Only the pictures stay out; please return all the entries below exactly as written.
Dataset records section start
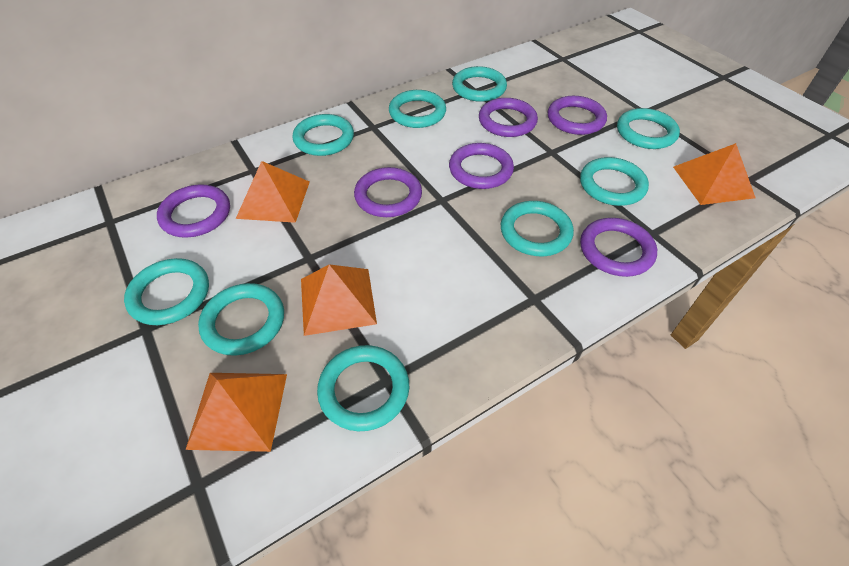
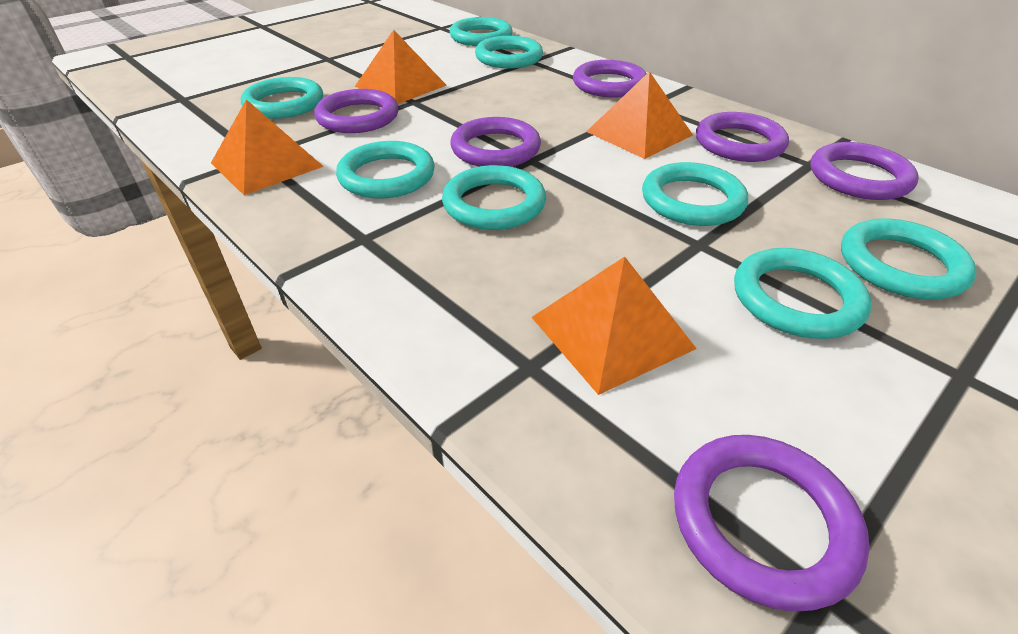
turquoise ring: [124,258,209,325] [198,283,284,356] [292,114,354,156] [317,345,409,431] [389,90,446,128] [452,66,507,102] [501,201,574,256] [580,157,649,206] [617,108,680,149] = 9 -> [241,77,323,119] [336,141,435,198] [442,165,546,230] [450,17,512,46] [475,36,543,69] [642,162,748,226] [734,248,871,339] [841,218,977,300] = 8

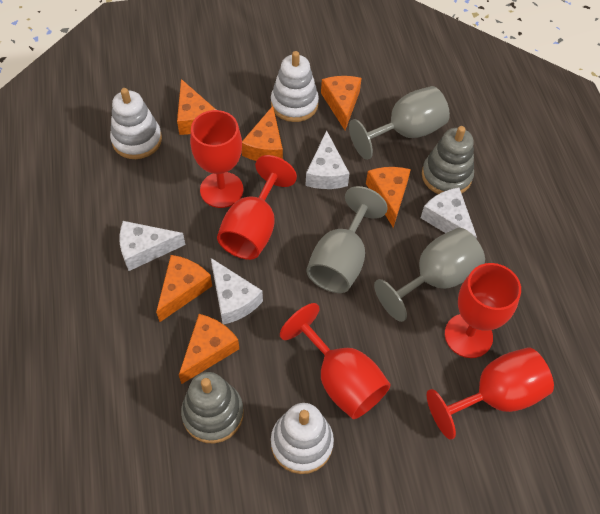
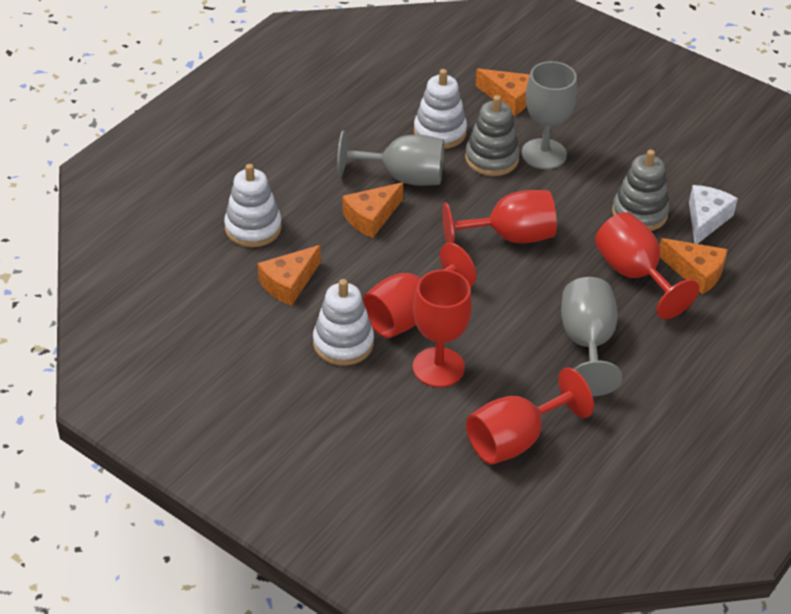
orange cheese: [156,255,212,322] [177,79,216,135] [179,314,239,384] [242,106,283,161] [321,76,362,130] [366,167,411,228] = 6 -> [258,245,321,306] [342,182,403,238] [476,69,530,116] [660,238,728,295] = 4
white cheese: [119,221,186,271] [211,258,263,325] [305,130,350,189] [421,187,477,239] = 4 -> [689,185,738,244] = 1

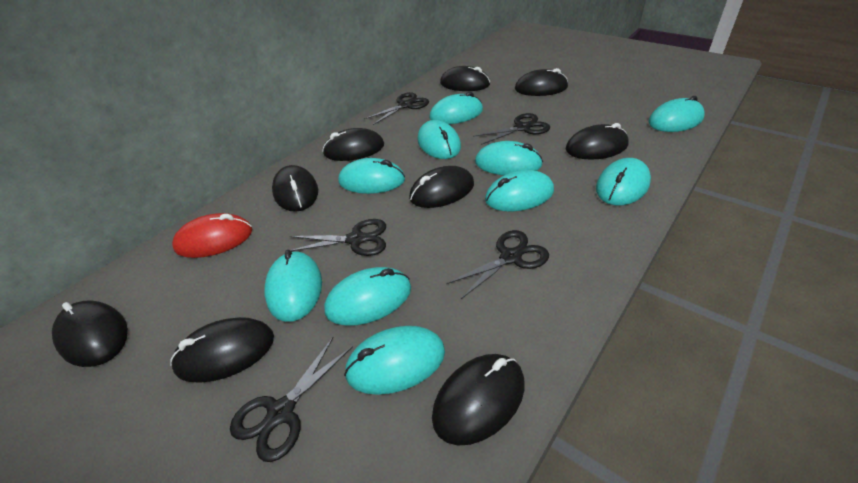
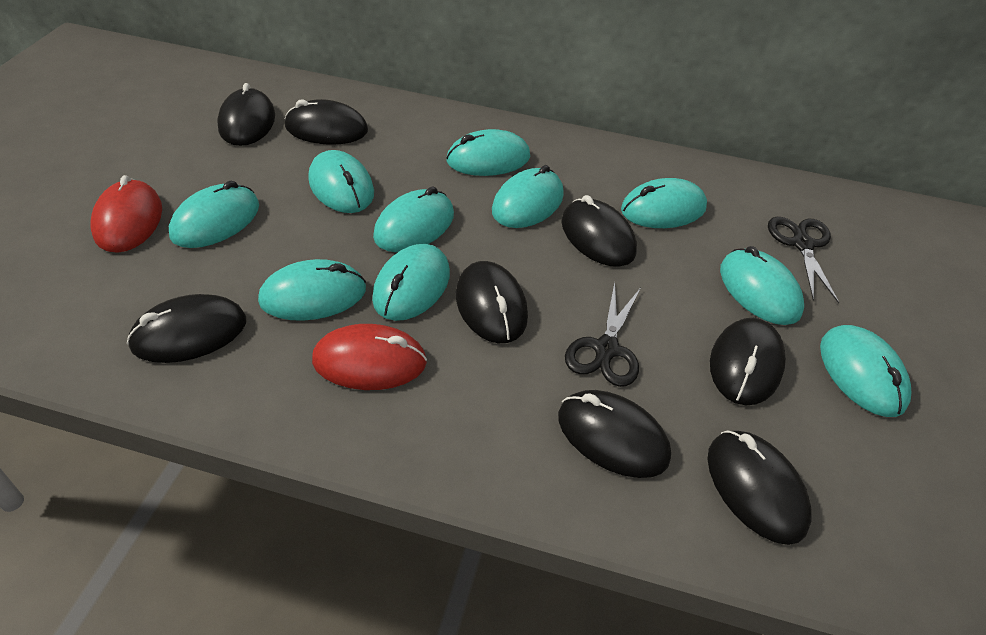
black mouse: [52,300,128,367] [170,317,274,383] [272,165,318,212] [322,128,384,161] [409,166,474,208] [432,354,525,446] [440,66,490,91] [515,68,568,96] [566,123,629,160] = 9 -> [127,294,246,363] [217,83,275,146] [285,99,368,145] [456,261,528,343] [558,390,671,478] [561,195,637,267] [708,430,812,545] [710,318,786,405] = 8
black scissors: [230,336,353,462] [290,219,386,256] [364,92,429,125] [446,230,549,299] [473,113,550,145] = 5 -> [565,282,641,387] [768,217,839,304] = 2
red mouse: [172,213,252,258] = 1 -> [91,175,162,253] [312,324,427,390] = 2

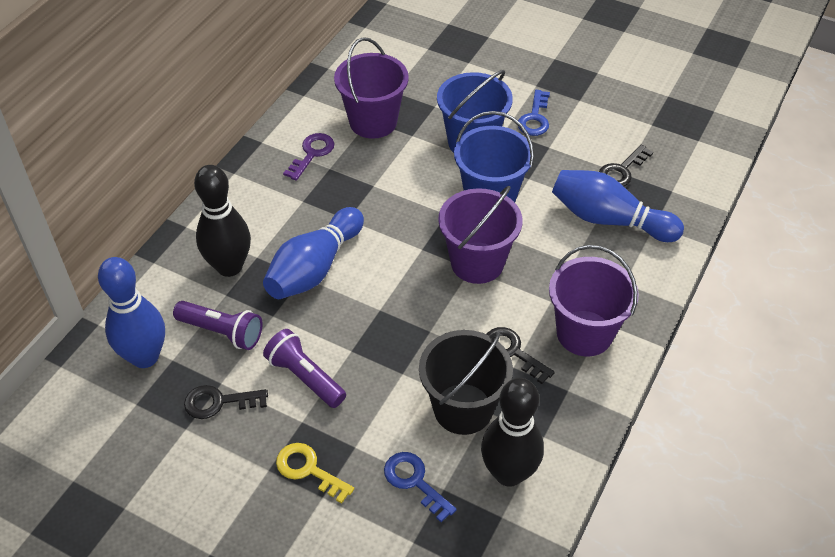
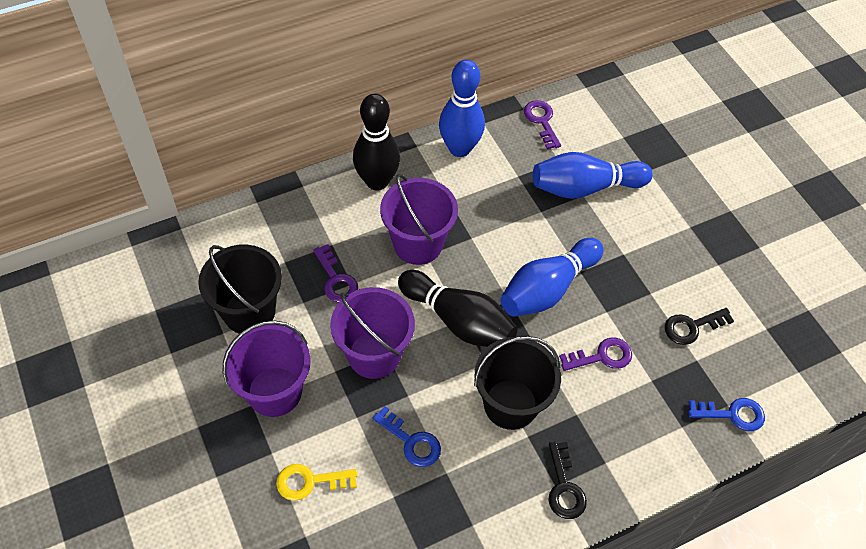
black bucket: [419,330,513,435] = 1 -> [198,245,282,334] [474,336,561,430] = 2
black key: [184,385,268,419] [487,327,555,384] [599,145,653,186] = 3 -> [549,442,587,519] [665,308,734,345] = 2
blue bucket: [437,70,513,153] [454,111,534,202] = 2 -> none = 0
purple flashlight: [173,301,263,350] [263,329,346,408] = 2 -> none = 0
purple key: [283,133,335,181] = 1 -> [313,244,358,303] [524,100,561,149] [559,337,632,371] = 3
Dataset records section end
• **Your solution**
turquoise ring: [124,258,209,325] [198,283,284,356] [292,114,354,156] [317,345,409,431] [389,90,446,128] [452,66,507,102] [501,201,574,256] [580,157,649,206] [617,108,680,149] = 9 -> [241,77,323,119] [336,141,435,198] [442,165,546,230] [450,17,512,46] [475,36,543,69] [642,162,748,226] [734,248,871,339] [841,218,977,300] = 8

orange cheese: [156,255,212,322] [177,79,216,135] [179,314,239,384] [242,106,283,161] [321,76,362,130] [366,167,411,228] = 6 -> [258,245,321,306] [342,182,403,238] [476,69,530,116] [660,238,728,295] = 4
white cheese: [119,221,186,271] [211,258,263,325] [305,130,350,189] [421,187,477,239] = 4 -> [689,185,738,244] = 1

black mouse: [52,300,128,367] [170,317,274,383] [272,165,318,212] [322,128,384,161] [409,166,474,208] [432,354,525,446] [440,66,490,91] [515,68,568,96] [566,123,629,160] = 9 -> [127,294,246,363] [217,83,275,146] [285,99,368,145] [456,261,528,343] [558,390,671,478] [561,195,637,267] [708,430,812,545] [710,318,786,405] = 8
black scissors: [230,336,353,462] [290,219,386,256] [364,92,429,125] [446,230,549,299] [473,113,550,145] = 5 -> [565,282,641,387] [768,217,839,304] = 2
red mouse: [172,213,252,258] = 1 -> [91,175,162,253] [312,324,427,390] = 2

black bucket: [419,330,513,435] = 1 -> [198,245,282,334] [474,336,561,430] = 2
black key: [184,385,268,419] [487,327,555,384] [599,145,653,186] = 3 -> [549,442,587,519] [665,308,734,345] = 2
blue bucket: [437,70,513,153] [454,111,534,202] = 2 -> none = 0
purple flashlight: [173,301,263,350] [263,329,346,408] = 2 -> none = 0
purple key: [283,133,335,181] = 1 -> [313,244,358,303] [524,100,561,149] [559,337,632,371] = 3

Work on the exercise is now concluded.